Exercise description
Write out each line exactly, starting with the one containing "J3 pin 1: VDD -> GND" and stopping after the last line of the listing below.

Dataset excerpts: Begin

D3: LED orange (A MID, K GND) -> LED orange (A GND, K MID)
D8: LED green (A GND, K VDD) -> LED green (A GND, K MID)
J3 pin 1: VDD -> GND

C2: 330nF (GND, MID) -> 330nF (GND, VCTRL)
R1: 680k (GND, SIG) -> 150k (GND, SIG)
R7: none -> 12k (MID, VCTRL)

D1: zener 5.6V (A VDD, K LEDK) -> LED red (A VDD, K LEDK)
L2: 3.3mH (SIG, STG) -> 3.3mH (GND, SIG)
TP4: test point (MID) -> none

Dataset excerpts: End

Written solution
J3 pin 1: VDD -> GND

C2: 330nF (GND, MID) -> 330nF (GND, VCTRL)
R1: 680k (GND, SIG) -> 150k (GND, SIG)
R7: none -> 12k (MID, VCTRL)

D1: zener 5.6V (A VDD, K LEDK) -> LED red (A VDD, K LEDK)
L2: 3.3mH (SIG, STG) -> 3.3mH (GND, SIG)
TP4: test point (MID) -> none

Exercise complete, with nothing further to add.